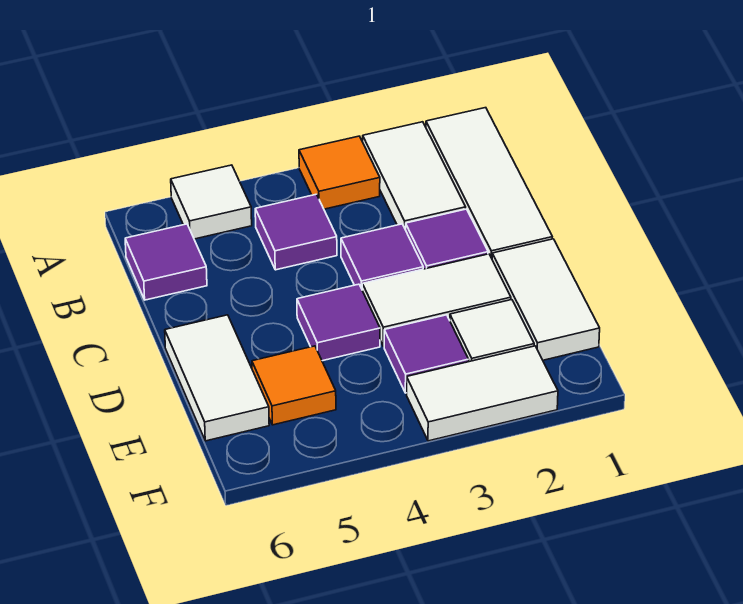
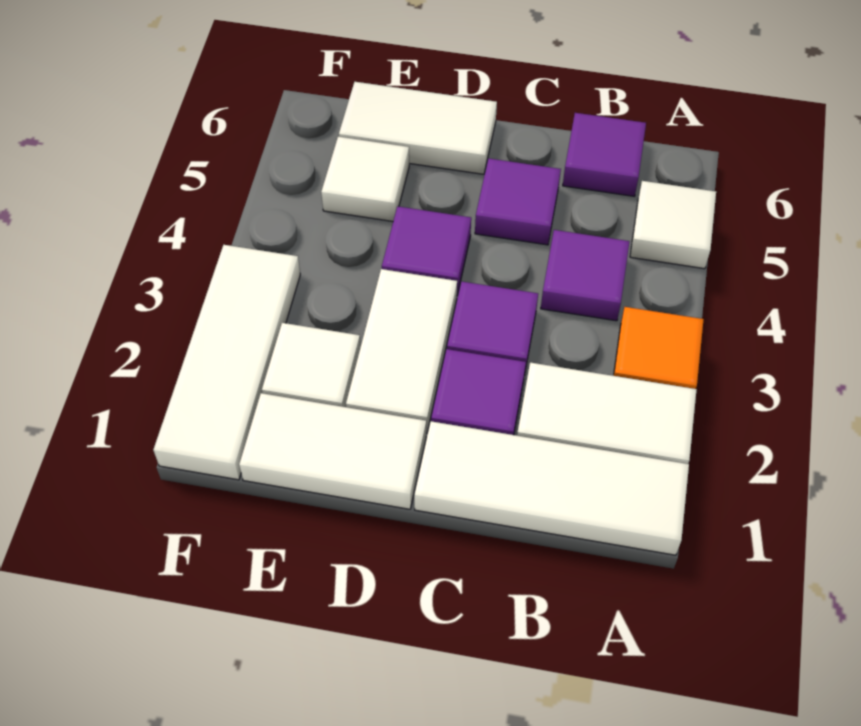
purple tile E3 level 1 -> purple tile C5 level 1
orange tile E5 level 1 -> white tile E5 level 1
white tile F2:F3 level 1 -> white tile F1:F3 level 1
* * *
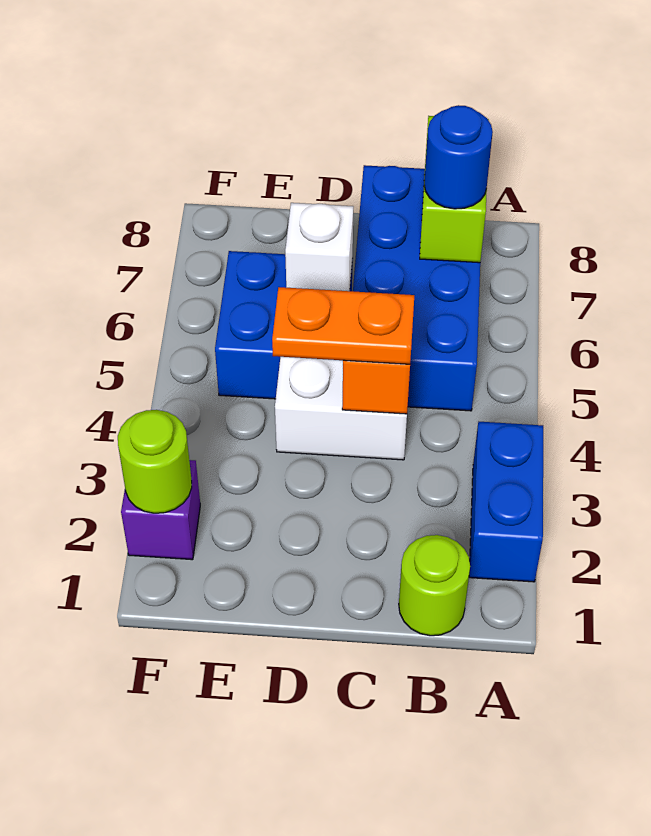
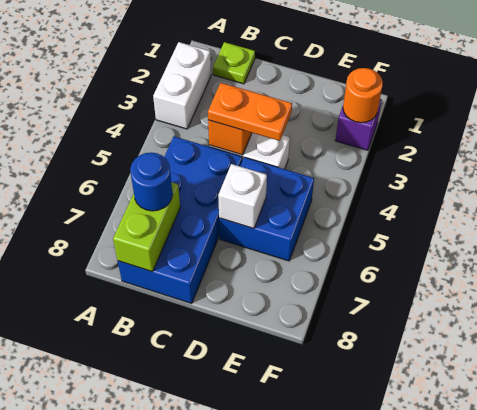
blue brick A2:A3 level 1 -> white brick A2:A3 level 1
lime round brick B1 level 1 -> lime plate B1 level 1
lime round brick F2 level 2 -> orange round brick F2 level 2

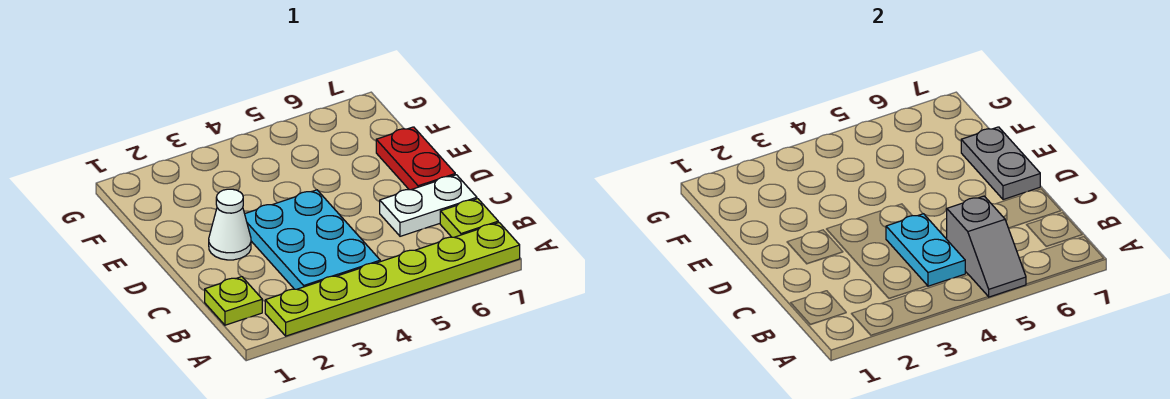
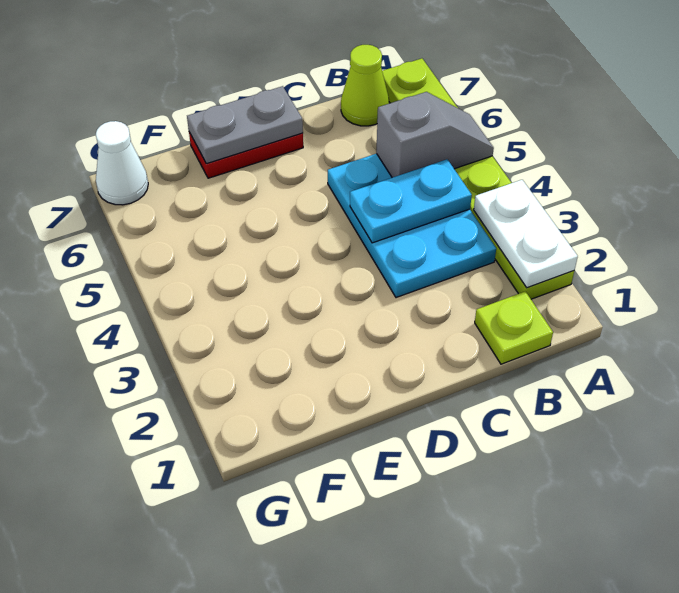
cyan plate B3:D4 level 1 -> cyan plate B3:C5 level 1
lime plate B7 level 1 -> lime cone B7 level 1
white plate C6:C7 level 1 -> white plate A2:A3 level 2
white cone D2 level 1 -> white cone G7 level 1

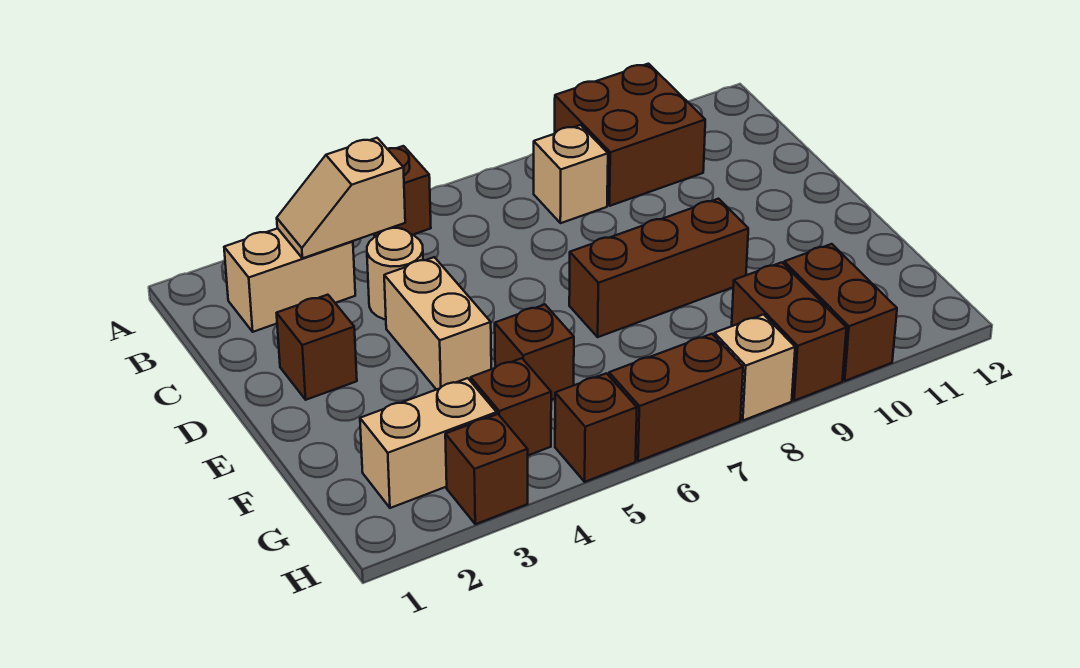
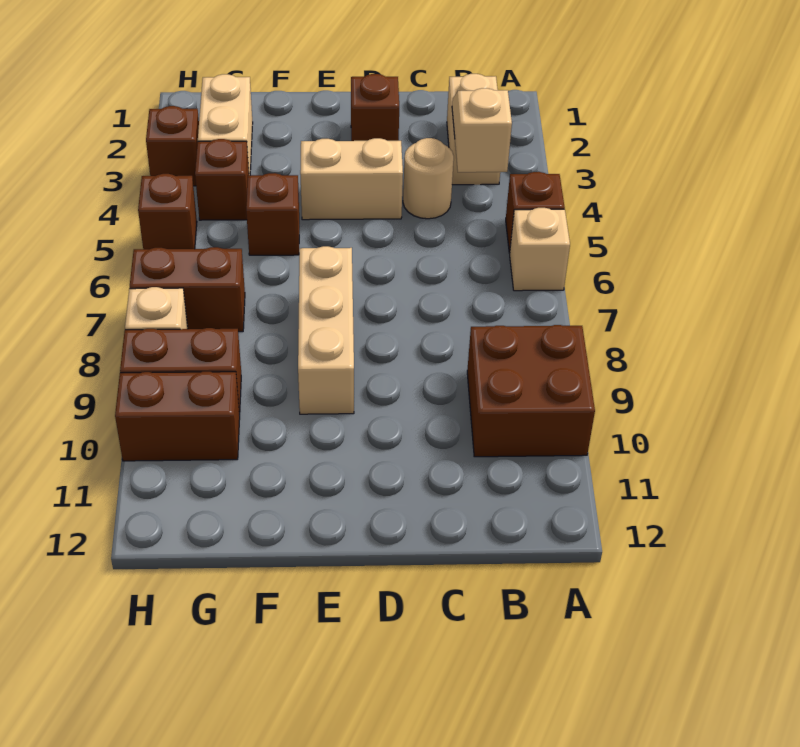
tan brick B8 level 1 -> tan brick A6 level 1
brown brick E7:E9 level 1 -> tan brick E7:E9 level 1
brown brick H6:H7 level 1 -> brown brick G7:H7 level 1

BRIEF
Going back to the entries above, set down exactly the lines that begin at the one with "orange tile E5" and end at the one with "white tile F2:F3", both included, and nothing else.

RESULT FOR THIS EXERCISE
orange tile E5 level 1 -> white tile E5 level 1
white tile F2:F3 level 1 -> white tile F1:F3 level 1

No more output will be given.